┌─ Data to examine

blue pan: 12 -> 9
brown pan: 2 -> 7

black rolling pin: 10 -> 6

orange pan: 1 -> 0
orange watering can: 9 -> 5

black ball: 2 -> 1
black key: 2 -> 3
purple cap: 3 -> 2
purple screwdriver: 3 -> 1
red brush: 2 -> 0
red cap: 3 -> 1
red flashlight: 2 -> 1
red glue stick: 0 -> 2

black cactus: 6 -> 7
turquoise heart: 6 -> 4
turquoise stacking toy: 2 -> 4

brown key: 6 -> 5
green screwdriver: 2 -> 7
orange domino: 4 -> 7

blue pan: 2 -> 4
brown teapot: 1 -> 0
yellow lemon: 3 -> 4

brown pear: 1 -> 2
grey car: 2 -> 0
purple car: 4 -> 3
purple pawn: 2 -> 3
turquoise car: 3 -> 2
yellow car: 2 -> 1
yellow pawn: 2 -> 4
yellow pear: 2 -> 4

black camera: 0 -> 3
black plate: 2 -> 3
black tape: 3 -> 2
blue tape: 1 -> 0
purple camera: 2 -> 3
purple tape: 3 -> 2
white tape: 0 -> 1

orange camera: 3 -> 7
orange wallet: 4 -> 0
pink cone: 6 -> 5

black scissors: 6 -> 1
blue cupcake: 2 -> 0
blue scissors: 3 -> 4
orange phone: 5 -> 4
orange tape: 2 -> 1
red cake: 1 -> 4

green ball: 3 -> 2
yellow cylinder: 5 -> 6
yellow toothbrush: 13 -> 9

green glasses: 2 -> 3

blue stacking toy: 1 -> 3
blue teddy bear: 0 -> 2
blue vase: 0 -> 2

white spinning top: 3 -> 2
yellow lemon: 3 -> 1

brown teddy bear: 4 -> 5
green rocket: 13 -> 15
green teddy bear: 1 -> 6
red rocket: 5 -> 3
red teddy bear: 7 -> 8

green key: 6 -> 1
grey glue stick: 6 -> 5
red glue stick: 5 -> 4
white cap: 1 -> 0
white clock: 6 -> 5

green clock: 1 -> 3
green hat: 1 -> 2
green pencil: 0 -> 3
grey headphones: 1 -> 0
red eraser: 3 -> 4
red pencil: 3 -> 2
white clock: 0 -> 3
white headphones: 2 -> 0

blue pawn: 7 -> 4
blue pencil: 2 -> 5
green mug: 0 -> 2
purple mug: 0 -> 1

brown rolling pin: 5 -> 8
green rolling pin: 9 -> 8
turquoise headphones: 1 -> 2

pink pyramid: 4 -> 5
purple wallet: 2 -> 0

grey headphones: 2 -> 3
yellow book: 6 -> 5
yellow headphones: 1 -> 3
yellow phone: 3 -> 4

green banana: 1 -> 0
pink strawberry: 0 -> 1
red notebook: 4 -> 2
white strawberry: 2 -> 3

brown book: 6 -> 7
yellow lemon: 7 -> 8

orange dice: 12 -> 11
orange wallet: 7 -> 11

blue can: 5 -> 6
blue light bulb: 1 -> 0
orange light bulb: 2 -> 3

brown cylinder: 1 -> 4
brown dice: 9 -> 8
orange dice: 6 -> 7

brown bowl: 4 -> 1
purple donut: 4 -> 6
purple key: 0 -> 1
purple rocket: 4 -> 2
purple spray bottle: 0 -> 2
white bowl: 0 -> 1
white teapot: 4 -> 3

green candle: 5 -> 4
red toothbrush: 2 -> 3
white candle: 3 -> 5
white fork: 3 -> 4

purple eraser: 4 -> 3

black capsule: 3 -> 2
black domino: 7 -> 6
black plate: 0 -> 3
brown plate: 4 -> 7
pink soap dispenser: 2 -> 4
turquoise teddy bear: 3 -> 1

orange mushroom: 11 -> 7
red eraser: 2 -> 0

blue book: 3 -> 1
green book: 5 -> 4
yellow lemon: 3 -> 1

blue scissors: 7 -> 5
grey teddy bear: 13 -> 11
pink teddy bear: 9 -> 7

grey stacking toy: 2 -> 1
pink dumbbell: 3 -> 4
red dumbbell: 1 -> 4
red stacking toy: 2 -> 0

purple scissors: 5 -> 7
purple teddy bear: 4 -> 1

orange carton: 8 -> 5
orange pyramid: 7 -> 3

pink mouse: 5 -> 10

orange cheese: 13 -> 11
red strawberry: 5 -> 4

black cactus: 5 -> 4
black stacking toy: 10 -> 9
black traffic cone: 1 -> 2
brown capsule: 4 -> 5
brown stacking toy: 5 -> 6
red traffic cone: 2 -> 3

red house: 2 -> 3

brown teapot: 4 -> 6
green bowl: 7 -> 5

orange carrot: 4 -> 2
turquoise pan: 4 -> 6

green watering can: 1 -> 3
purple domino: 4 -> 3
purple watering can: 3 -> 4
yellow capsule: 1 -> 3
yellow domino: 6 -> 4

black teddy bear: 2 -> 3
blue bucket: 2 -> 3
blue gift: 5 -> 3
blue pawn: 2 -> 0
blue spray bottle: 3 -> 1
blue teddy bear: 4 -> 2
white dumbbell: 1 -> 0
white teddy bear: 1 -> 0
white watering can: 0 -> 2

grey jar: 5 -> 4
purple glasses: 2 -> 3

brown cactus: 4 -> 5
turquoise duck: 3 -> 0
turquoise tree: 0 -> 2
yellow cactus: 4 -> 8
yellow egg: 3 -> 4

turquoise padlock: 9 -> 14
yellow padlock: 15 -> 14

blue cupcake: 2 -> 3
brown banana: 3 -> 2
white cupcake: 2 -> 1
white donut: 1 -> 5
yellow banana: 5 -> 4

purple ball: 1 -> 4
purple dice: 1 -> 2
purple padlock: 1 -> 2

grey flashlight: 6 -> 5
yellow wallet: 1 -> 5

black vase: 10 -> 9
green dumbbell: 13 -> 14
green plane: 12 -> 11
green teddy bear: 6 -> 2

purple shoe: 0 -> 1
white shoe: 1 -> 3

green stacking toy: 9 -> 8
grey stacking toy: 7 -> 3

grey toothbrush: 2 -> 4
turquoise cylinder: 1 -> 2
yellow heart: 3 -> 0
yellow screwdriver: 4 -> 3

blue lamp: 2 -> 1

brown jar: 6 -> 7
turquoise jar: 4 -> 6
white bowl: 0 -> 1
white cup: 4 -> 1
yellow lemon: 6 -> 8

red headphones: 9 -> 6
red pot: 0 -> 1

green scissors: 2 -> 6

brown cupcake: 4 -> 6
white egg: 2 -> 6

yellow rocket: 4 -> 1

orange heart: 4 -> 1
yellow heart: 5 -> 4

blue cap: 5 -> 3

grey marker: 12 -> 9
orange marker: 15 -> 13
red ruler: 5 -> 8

└─

> [Work item]
Lines holding "teddy": please count them in the data above and reply with the number alone.

> [Response area]
12